(Before-and-after change records)
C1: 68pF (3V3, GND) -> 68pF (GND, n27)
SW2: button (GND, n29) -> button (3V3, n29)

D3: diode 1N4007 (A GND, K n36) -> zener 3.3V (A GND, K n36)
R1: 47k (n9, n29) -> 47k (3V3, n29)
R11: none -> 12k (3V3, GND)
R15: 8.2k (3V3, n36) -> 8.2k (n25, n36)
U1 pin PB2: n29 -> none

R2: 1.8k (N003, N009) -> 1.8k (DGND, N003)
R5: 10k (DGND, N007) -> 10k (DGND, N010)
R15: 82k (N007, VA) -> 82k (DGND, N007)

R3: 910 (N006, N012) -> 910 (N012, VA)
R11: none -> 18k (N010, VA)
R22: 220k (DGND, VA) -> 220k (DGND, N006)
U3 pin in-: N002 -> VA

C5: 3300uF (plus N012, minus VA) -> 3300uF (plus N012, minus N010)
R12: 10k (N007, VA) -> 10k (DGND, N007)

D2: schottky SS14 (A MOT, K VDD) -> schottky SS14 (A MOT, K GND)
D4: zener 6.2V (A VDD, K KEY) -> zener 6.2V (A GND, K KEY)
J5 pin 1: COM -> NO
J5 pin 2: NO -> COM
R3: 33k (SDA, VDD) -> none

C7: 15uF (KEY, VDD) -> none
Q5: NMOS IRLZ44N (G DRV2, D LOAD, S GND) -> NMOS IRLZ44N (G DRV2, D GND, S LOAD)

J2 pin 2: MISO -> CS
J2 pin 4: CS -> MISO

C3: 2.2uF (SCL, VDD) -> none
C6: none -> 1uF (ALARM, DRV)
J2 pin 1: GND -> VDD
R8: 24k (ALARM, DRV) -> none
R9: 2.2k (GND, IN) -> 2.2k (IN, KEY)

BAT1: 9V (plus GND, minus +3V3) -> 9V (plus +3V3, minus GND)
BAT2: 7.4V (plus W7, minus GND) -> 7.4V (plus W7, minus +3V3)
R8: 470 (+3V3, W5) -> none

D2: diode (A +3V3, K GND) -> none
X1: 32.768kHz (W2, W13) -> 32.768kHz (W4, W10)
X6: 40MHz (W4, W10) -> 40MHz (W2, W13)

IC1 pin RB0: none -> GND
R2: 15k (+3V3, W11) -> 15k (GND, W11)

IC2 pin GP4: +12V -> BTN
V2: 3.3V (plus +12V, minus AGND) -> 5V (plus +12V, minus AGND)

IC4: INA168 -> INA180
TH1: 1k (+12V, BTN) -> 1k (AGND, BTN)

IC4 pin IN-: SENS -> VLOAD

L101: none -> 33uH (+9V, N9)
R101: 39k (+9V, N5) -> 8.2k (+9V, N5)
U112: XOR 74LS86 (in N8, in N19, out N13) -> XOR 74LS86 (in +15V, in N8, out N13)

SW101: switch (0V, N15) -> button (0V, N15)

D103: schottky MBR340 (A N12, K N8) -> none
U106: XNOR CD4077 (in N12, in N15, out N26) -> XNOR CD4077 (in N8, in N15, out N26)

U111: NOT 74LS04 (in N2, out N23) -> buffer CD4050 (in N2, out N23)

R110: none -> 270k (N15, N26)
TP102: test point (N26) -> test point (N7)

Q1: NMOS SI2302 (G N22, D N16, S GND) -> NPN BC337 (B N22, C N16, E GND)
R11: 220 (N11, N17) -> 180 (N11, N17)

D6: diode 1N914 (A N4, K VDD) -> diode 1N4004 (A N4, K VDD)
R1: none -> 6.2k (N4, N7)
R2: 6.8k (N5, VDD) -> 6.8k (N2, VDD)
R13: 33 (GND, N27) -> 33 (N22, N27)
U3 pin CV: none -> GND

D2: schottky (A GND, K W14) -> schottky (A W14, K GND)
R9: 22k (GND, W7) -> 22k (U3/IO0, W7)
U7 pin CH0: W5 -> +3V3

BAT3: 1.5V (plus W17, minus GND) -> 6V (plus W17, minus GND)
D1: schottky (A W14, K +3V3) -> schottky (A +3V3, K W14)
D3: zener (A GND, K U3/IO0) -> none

Task to complete »
Copy the lines from the entries above in which the word "zener" appears.

Reply to the task »
D3: diode 1N4007 (A GND, K n36) -> zener 3.3V (A GND, K n36)
D4: zener 6.2V (A VDD, K KEY) -> zener 6.2V (A GND, K KEY)
D3: zener (A GND, K U3/IO0) -> none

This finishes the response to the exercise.